◆ **THE TASK**:
Please return the lines, both ends included, that run from the one containing "none -> black brick C7 level 1" to the last line of the data below, exactly and alone.

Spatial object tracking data
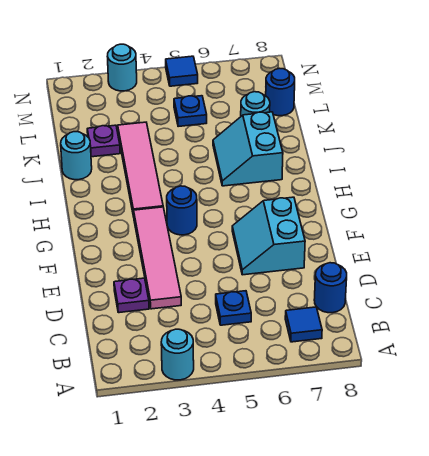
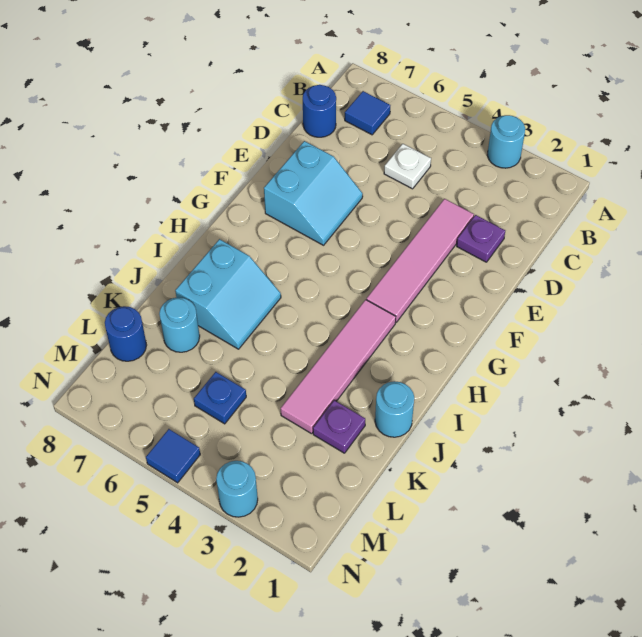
blue plate C5 level 1 -> white plate C5 level 1
blue round brick G4 level 1 -> none

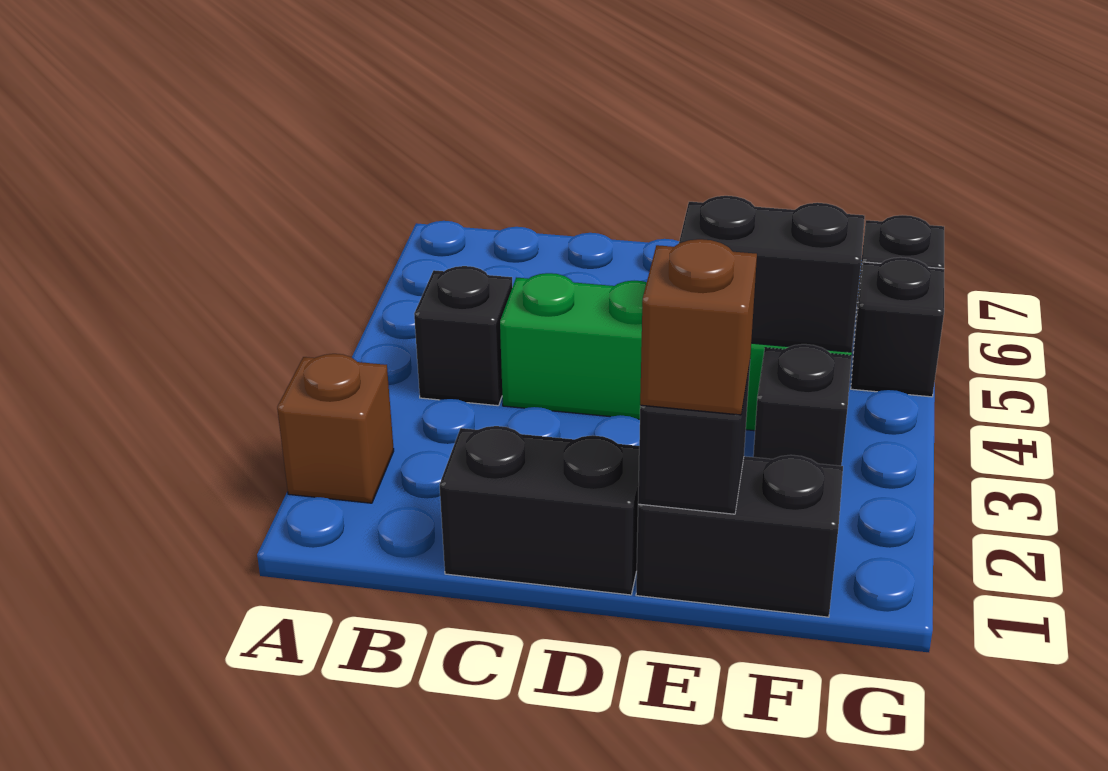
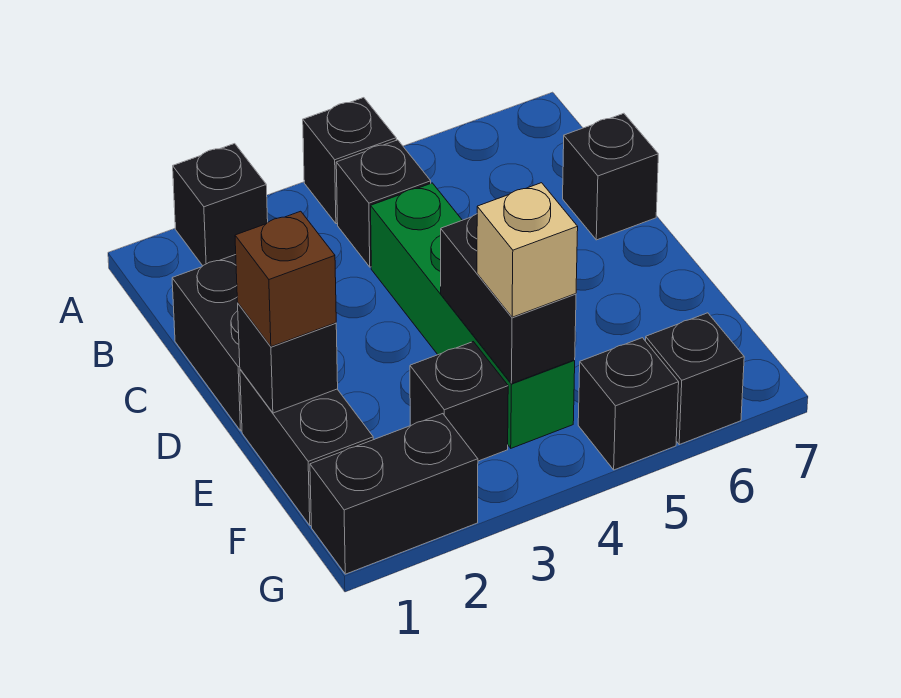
brown brick A2 level 1 -> black brick A2 level 1
none -> black brick A4 level 1
none -> black brick C7 level 1
none -> tan brick F4 level 3
none -> black brick G1:G2 level 1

◆ **OUTPUT OF THE TASK**:
none -> black brick C7 level 1
none -> tan brick F4 level 3
none -> black brick G1:G2 level 1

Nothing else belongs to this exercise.